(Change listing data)
==========
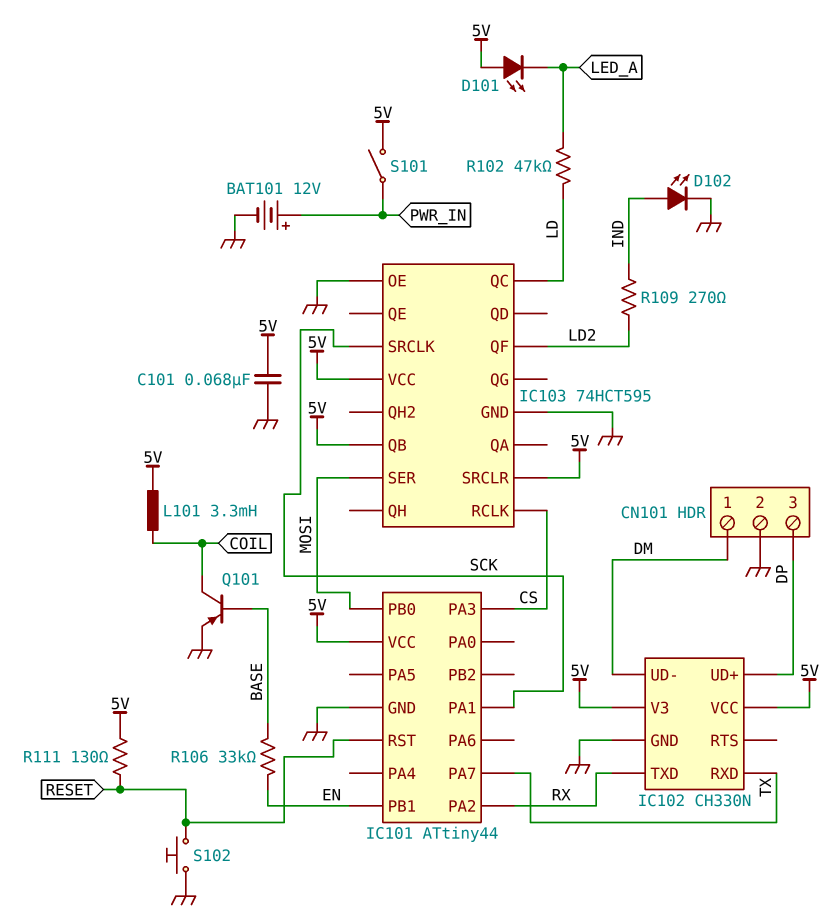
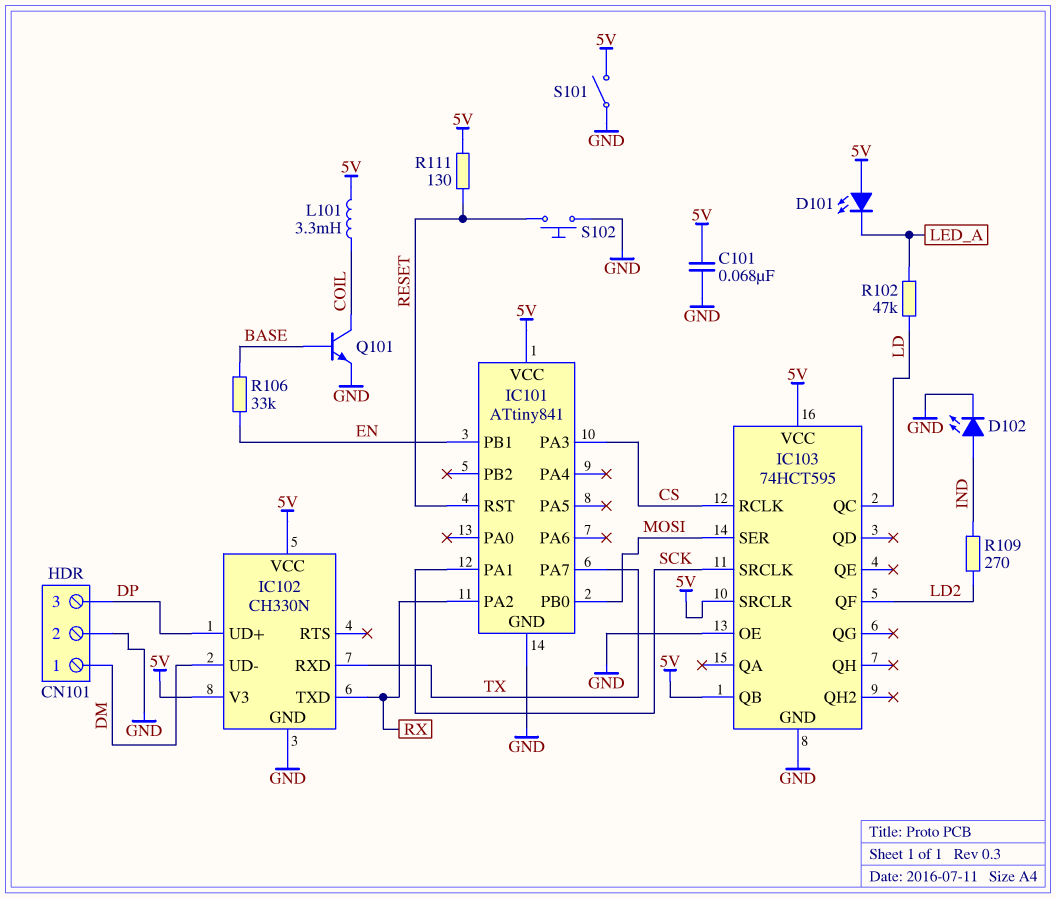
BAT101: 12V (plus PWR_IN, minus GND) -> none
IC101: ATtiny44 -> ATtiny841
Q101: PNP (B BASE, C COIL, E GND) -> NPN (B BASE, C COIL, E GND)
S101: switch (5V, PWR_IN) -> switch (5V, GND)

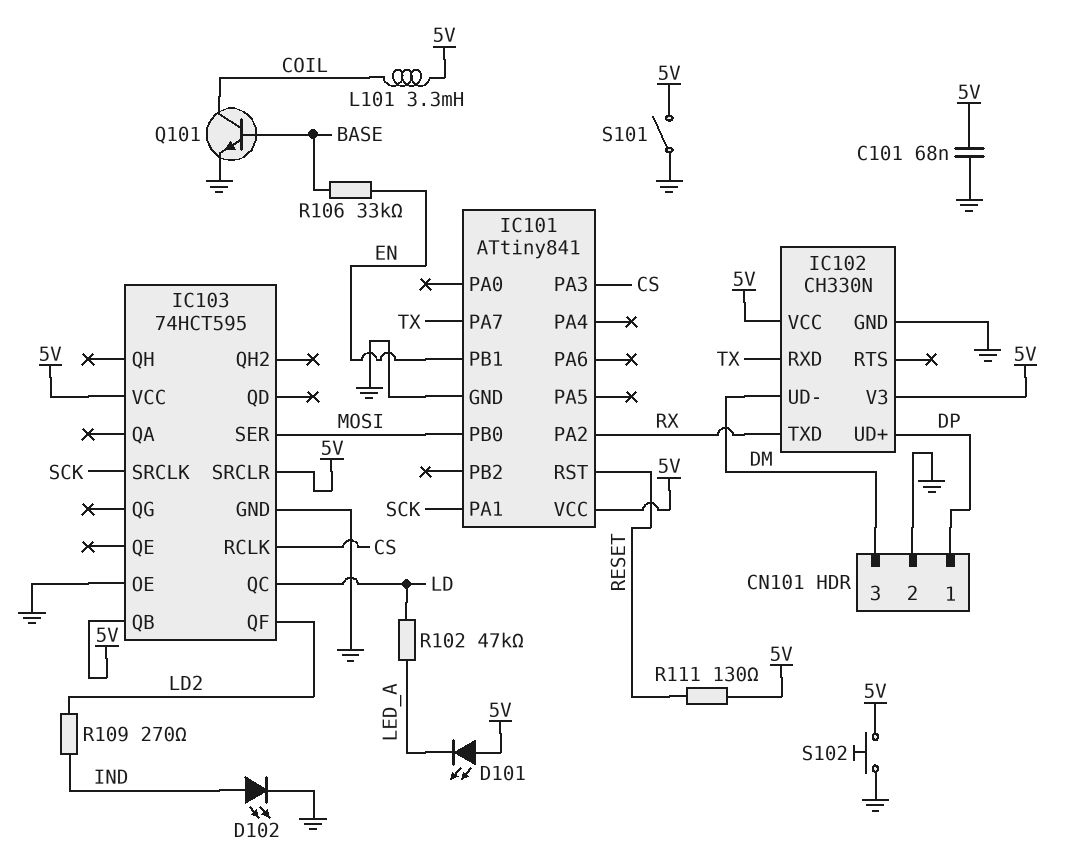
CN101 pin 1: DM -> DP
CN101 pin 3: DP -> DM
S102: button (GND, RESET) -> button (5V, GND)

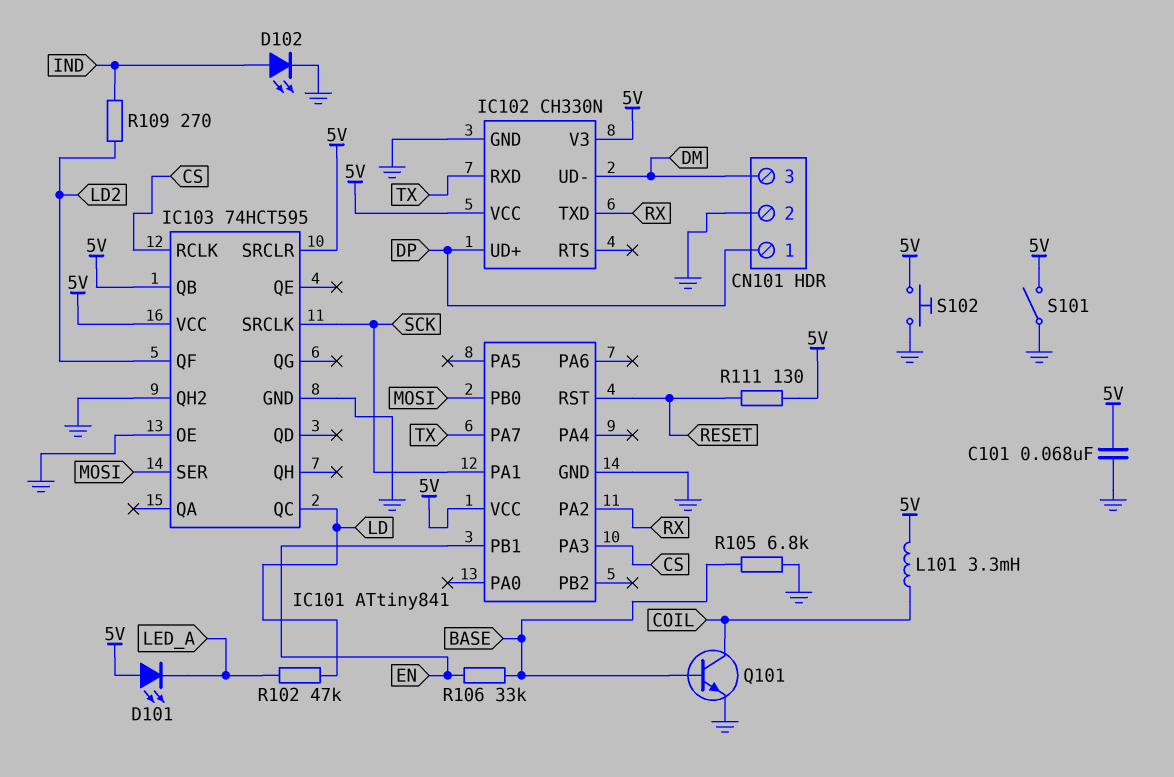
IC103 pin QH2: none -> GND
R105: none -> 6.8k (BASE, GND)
==========
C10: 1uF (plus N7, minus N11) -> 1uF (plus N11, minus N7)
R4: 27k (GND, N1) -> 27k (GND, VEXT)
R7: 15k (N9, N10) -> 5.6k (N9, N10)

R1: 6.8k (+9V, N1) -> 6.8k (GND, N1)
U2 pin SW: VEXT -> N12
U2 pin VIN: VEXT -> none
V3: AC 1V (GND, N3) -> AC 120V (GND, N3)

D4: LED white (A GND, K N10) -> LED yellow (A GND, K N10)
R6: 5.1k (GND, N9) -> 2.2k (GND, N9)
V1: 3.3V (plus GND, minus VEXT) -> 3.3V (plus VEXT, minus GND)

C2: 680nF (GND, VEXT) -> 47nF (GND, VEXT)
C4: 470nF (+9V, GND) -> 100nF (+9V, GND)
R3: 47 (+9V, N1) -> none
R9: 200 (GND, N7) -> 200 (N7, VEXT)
==========
Among the records above, which lines hold the word "none"? Copy each one.

BAT101: 12V (plus PWR_IN, minus GND) -> none
IC103 pin QH2: none -> GND
R105: none -> 6.8k (BASE, GND)
U2 pin VIN: VEXT -> none
R3: 47 (+9V, N1) -> none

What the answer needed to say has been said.